++++ EXCERPTED RECORDS

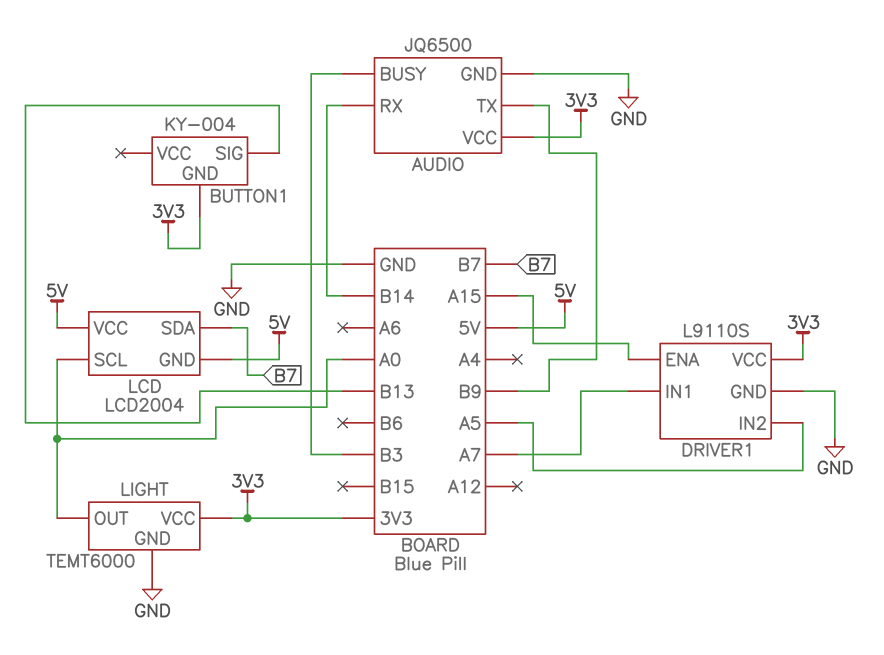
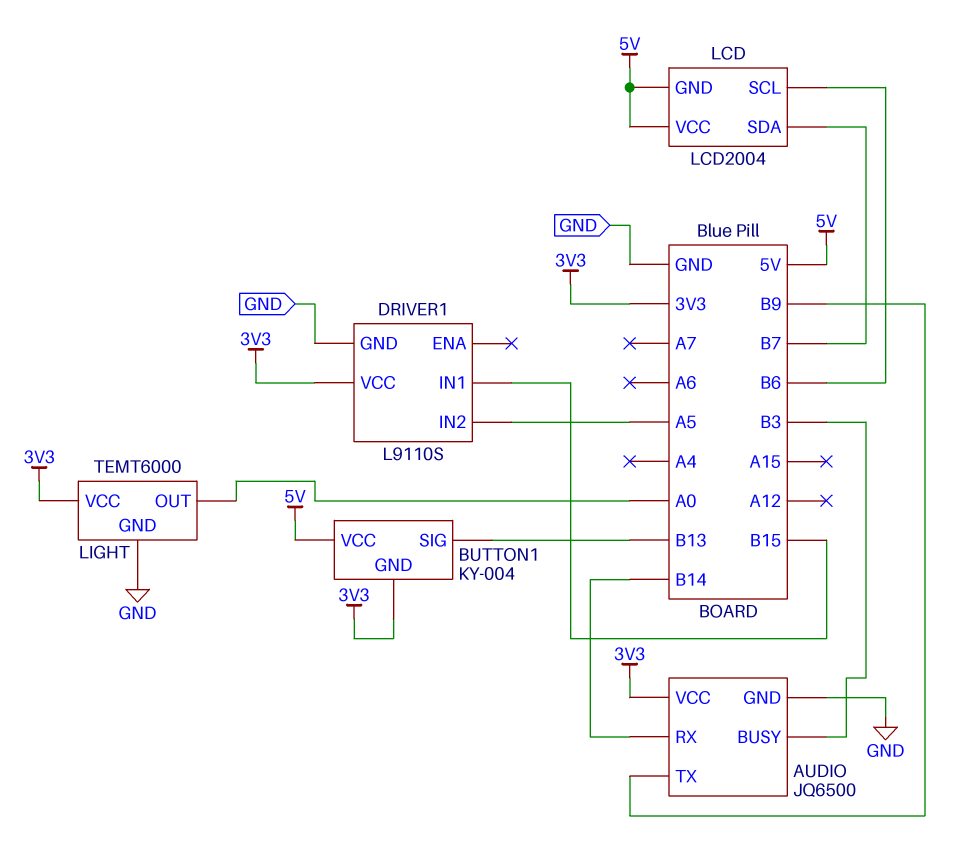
BUTTON1 pin VCC: none -> 5V
DRIVER1 pin ENA: A15 -> none
DRIVER1 pin IN1: A7 -> B15
LCD pin SCL: A0 -> B6

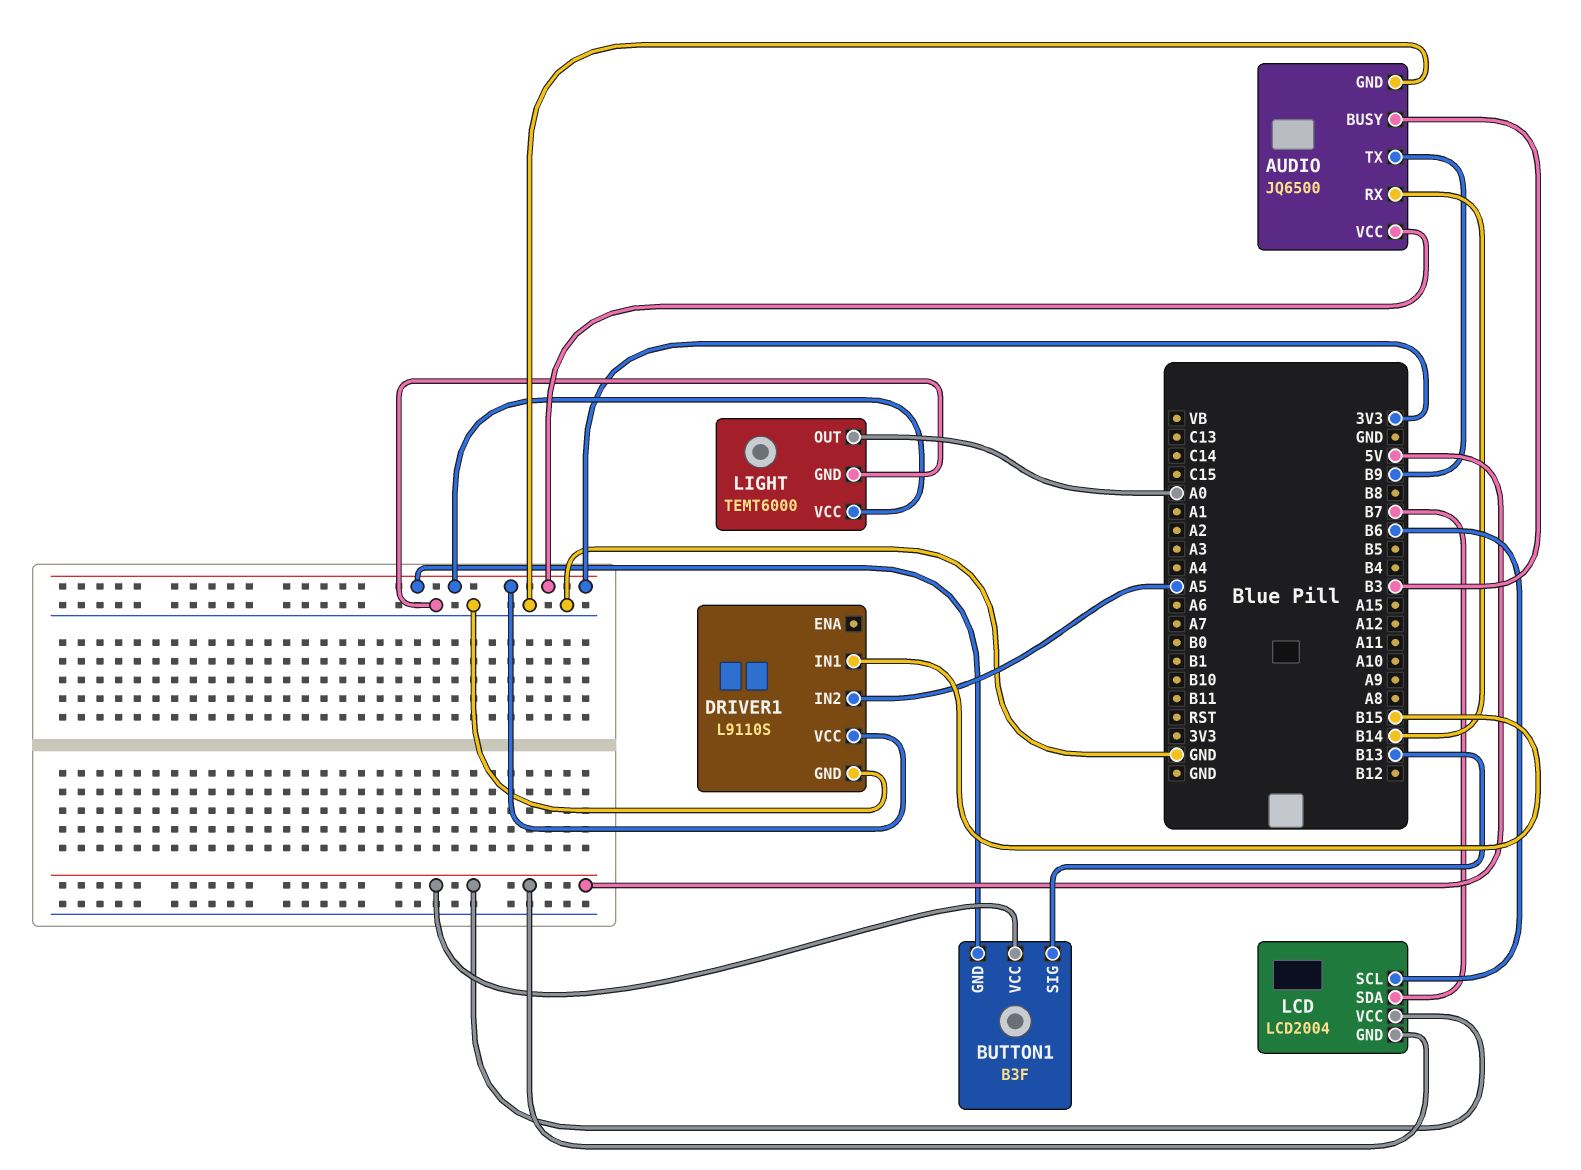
BUTTON1: KY-004 -> B3F

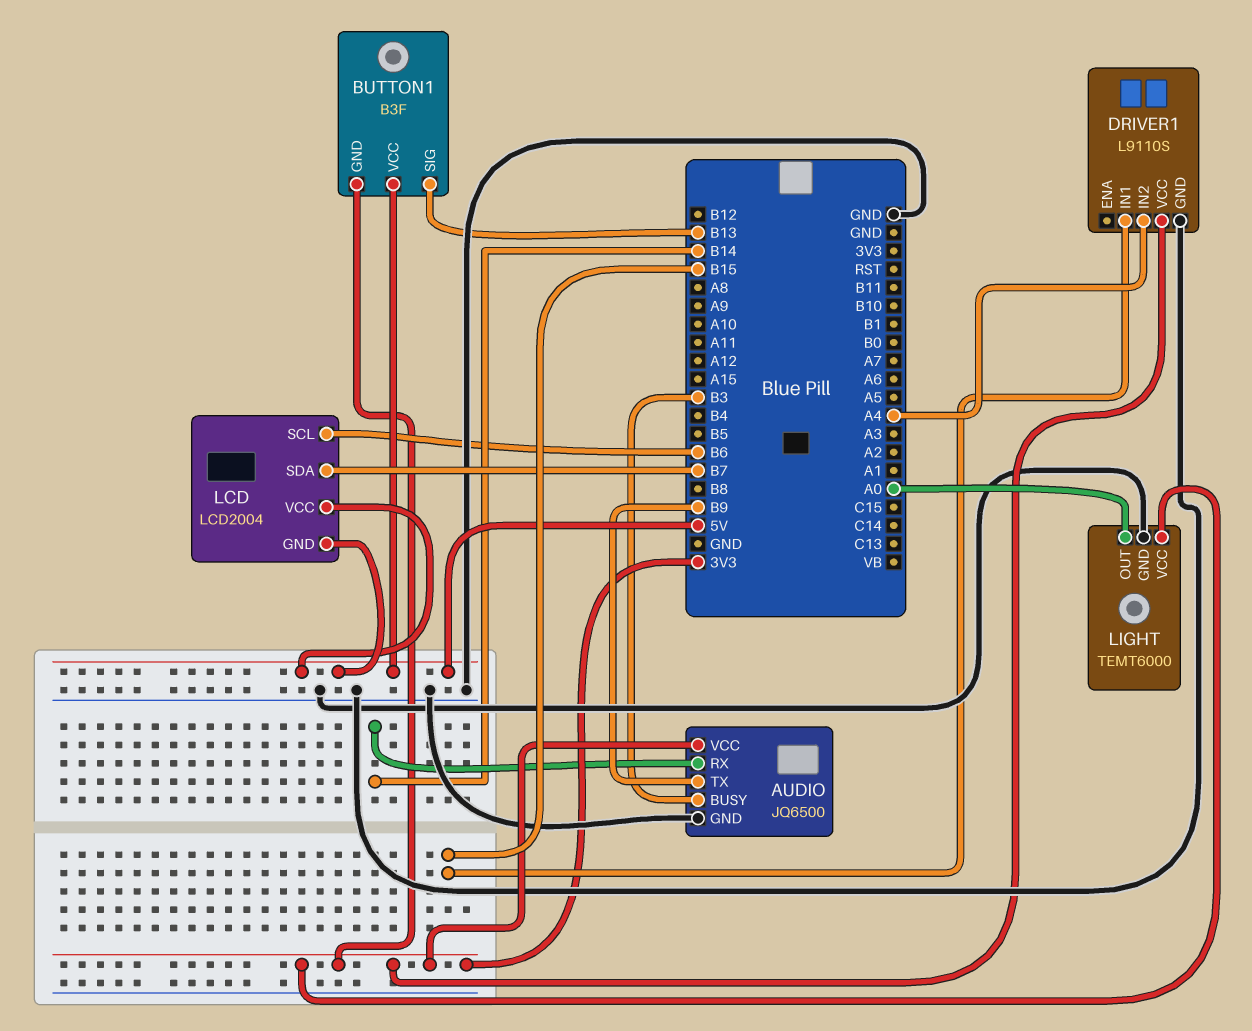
DRIVER1 pin IN2: A5 -> A4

++++++++

**YOUR TASK:**
Transcribe every line from the one containing "DRIVER1 pin IN1: A7 -> B15" to the end of the listing, exactly and exclusively. Do not carry any picture over.

**RESPONSE AREA:**
DRIVER1 pin IN1: A7 -> B15
LCD pin SCL: A0 -> B6

BUTTON1: KY-004 -> B3F

DRIVER1 pin IN2: A5 -> A4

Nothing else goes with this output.